[Start of Attachment]
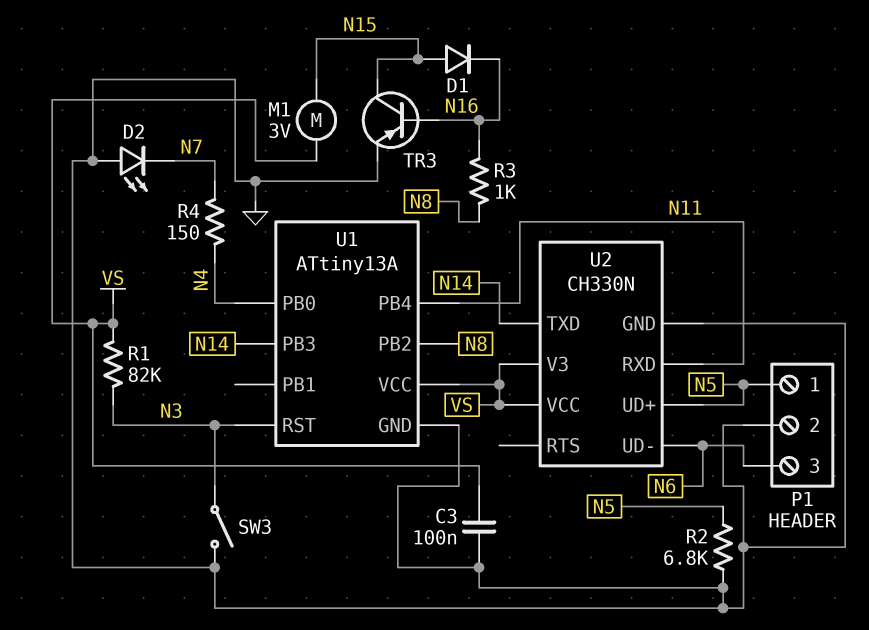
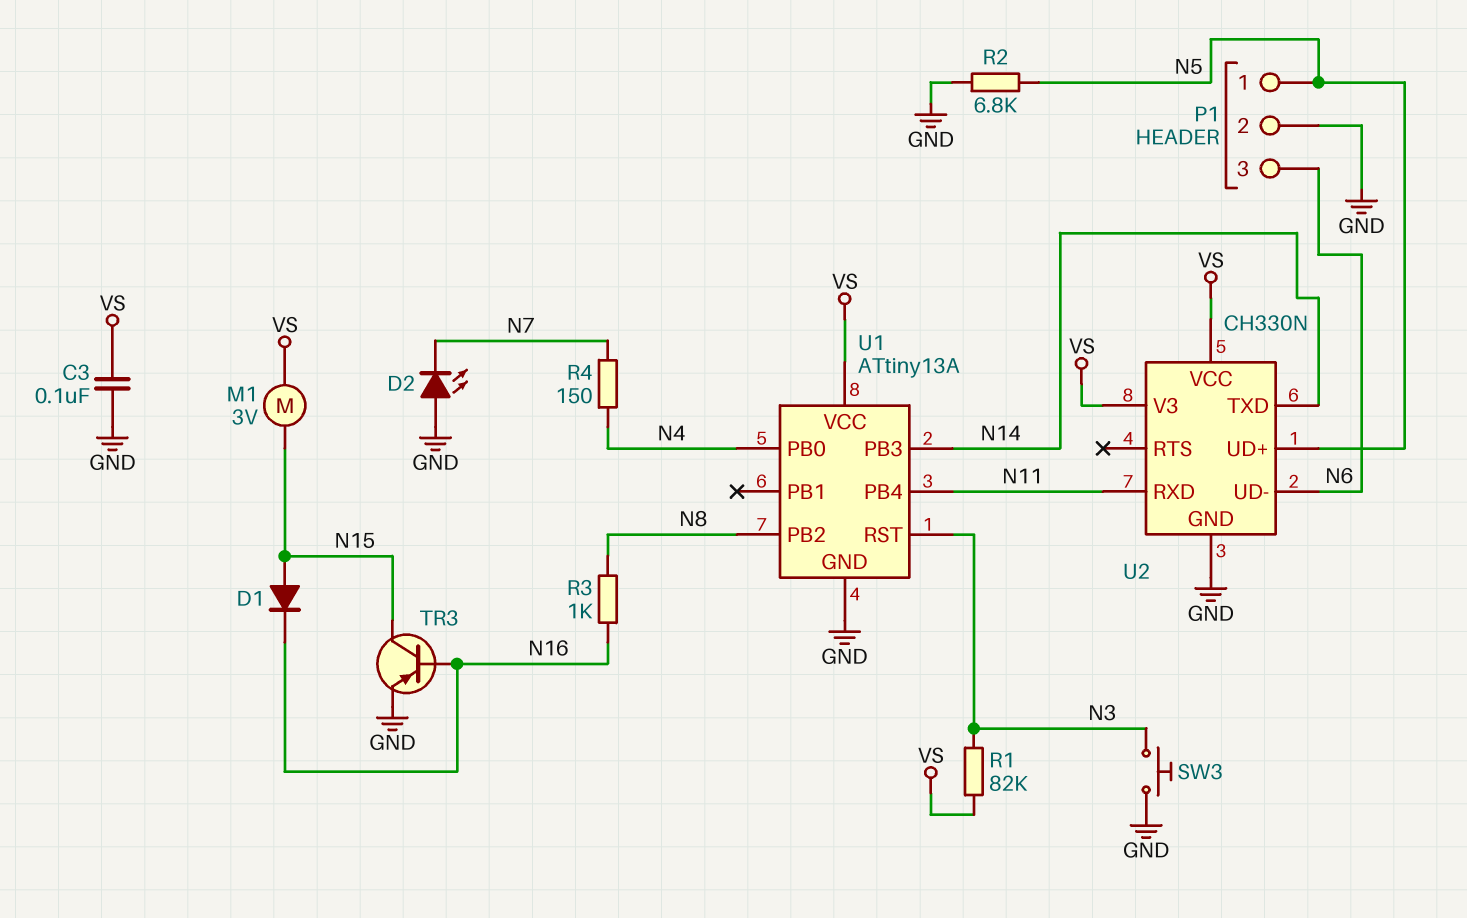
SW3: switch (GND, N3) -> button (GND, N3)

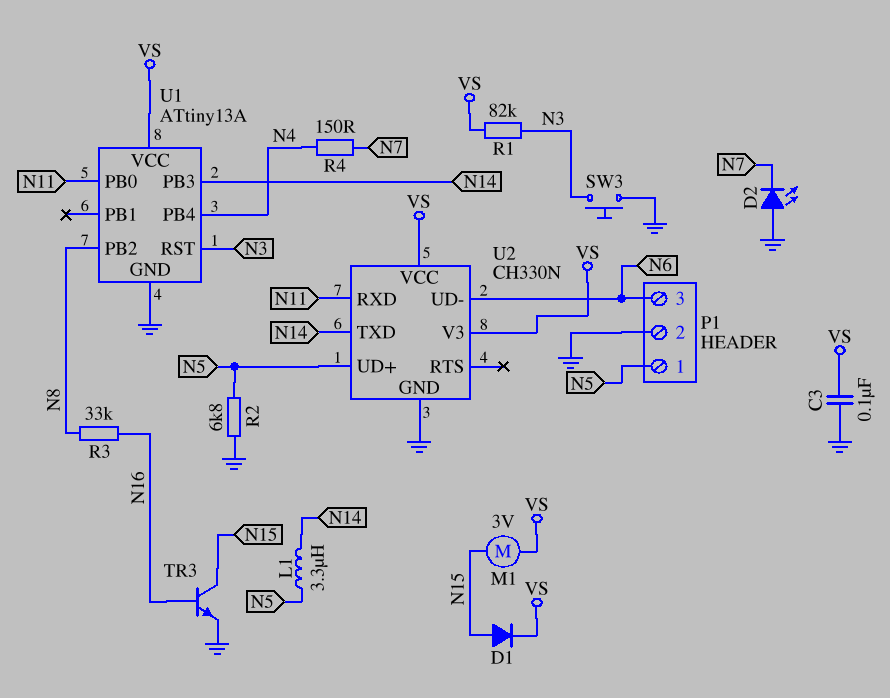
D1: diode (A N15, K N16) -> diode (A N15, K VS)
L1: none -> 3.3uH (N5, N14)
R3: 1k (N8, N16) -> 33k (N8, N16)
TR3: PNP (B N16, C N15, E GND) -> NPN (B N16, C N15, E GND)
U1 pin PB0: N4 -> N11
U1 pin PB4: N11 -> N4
[End of Attachment]
▶ [Problem statement] Every record, word for word, should be given back without its pictures.

▶ [Answer to this problem]
SW3: switch (GND, N3) -> button (GND, N3)

D1: diode (A N15, K N16) -> diode (A N15, K VS)
L1: none -> 3.3uH (N5, N14)
R3: 1k (N8, N16) -> 33k (N8, N16)
TR3: PNP (B N16, C N15, E GND) -> NPN (B N16, C N15, E GND)
U1 pin PB0: N4 -> N11
U1 pin PB4: N11 -> N4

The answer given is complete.